------ EXERCISE DATA
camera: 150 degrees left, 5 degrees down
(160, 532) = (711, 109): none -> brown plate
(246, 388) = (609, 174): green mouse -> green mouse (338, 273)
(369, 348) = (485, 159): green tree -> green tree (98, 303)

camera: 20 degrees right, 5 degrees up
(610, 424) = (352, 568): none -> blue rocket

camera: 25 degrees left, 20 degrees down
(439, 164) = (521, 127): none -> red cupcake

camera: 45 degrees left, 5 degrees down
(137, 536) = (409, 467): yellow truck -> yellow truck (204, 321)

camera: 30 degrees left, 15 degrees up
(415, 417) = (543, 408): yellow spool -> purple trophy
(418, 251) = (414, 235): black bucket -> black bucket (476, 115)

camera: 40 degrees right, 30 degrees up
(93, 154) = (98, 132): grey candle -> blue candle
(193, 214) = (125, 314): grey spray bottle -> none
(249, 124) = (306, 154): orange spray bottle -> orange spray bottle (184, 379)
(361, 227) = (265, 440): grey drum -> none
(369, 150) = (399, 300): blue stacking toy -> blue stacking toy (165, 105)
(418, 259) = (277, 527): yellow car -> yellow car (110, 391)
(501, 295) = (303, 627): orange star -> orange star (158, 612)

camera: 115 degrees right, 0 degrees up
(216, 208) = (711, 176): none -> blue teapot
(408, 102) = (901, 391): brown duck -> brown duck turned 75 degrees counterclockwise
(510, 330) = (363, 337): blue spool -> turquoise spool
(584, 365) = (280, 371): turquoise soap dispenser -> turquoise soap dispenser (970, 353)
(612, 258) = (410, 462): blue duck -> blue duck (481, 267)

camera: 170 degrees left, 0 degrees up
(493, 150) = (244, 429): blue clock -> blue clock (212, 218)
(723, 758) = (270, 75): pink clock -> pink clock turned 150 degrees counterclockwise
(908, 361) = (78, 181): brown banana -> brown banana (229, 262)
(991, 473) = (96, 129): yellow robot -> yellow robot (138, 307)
------------
→ TASK INSTRUCTIONS
Check the entries above for the word "left" and copy every line where it turns up.

→ EXERCISE OUTPUT
camera: 150 degrees left, 5 degrees down
camera: 25 degrees left, 20 degrees down
camera: 45 degrees left, 5 degrees down
camera: 30 degrees left, 15 degrees up
camera: 170 degrees left, 0 degrees up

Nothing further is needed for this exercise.